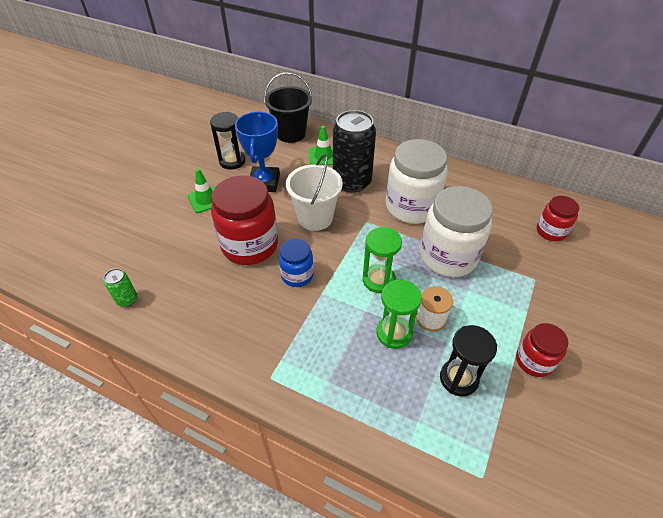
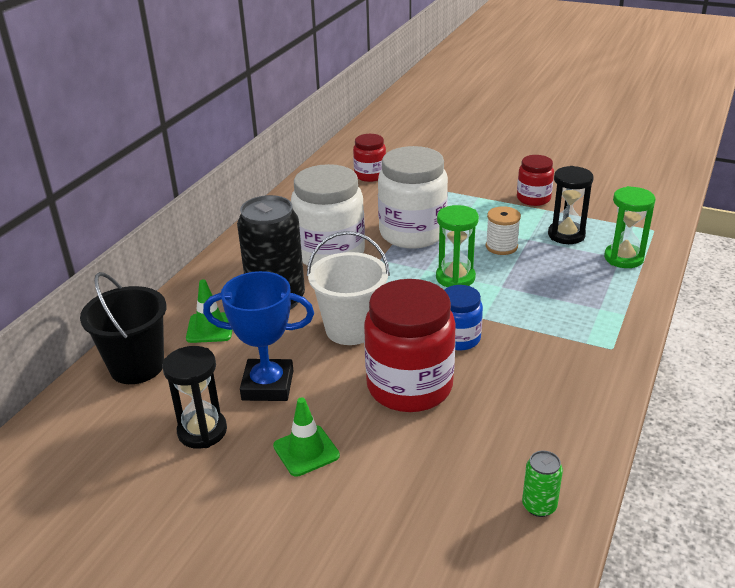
camera: 90 degrees left, 15 degrees down
(394, 333) = (526, 268): green hourglass -> green hourglass (623, 258)

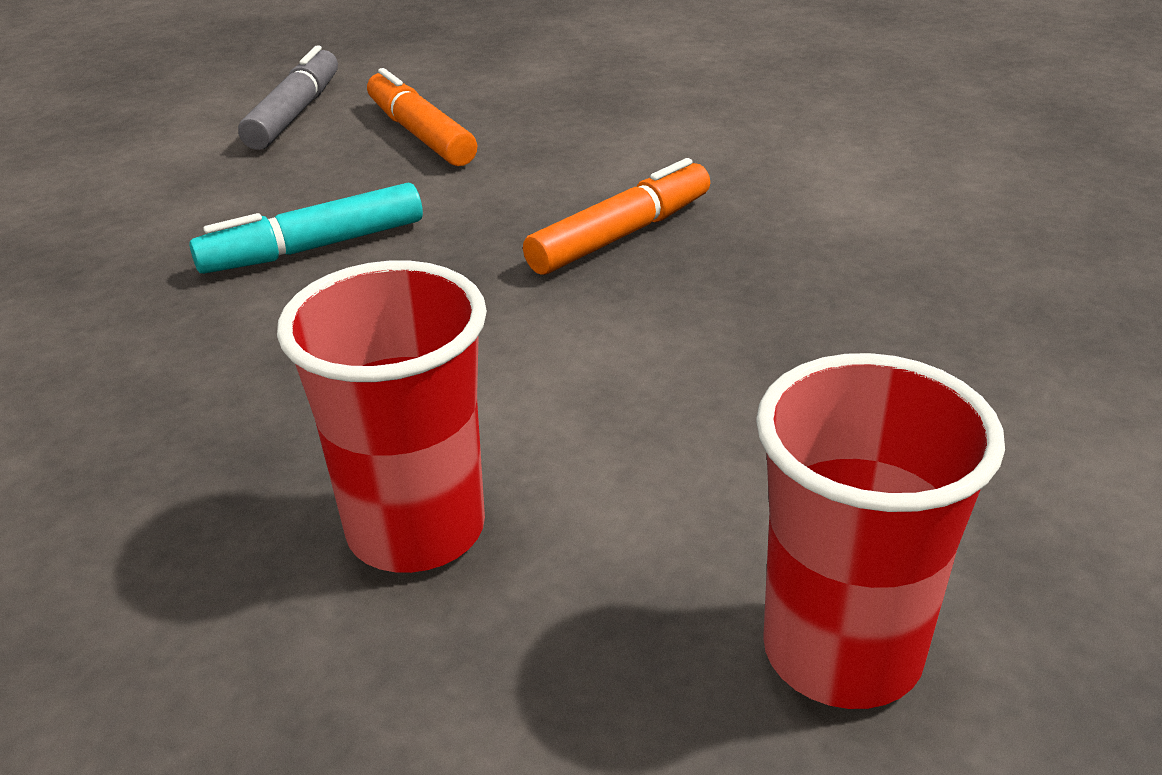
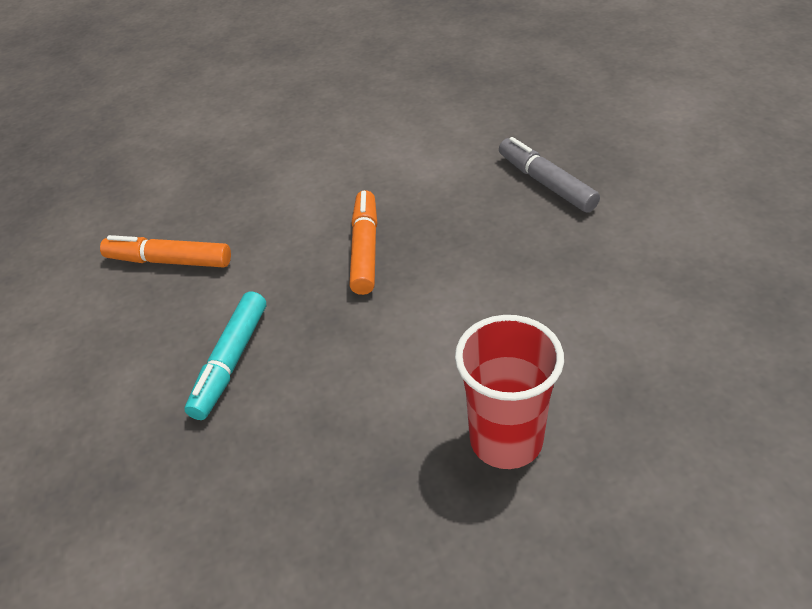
camera: 45 degrees left, 10 degrees up
(295, 113) = (66, 297): grey marker -> grey marker (546, 183)
(842, 652) = (688, 355): red cup -> none

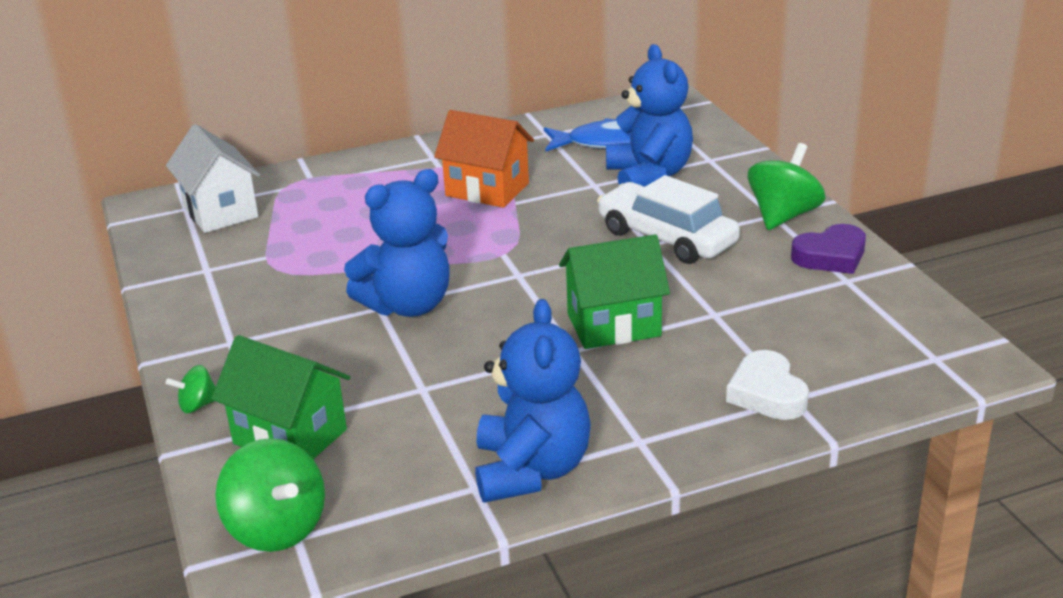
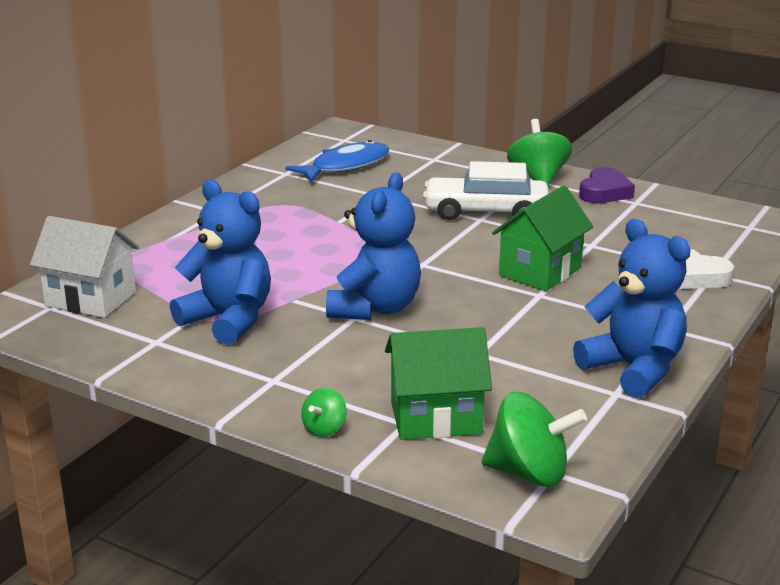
camera: 40 degrees left, 5 degrees down
(487, 190) = (302, 220): orange house -> none
(649, 176) = (409, 179): blue teddy bear -> blue teddy bear (228, 320)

— INSTRUCTIONS FOR THE TASK —
Write the lines out exactly, beginning at the line that holds "(842, 652) = (688, 355): red cup -> none" and stopping after the last line of the entries; include no pictures.

— TASK SOLUTION —
(842, 652) = (688, 355): red cup -> none

camera: 40 degrees left, 5 degrees down
(487, 190) = (302, 220): orange house -> none
(649, 176) = (409, 179): blue teddy bear -> blue teddy bear (228, 320)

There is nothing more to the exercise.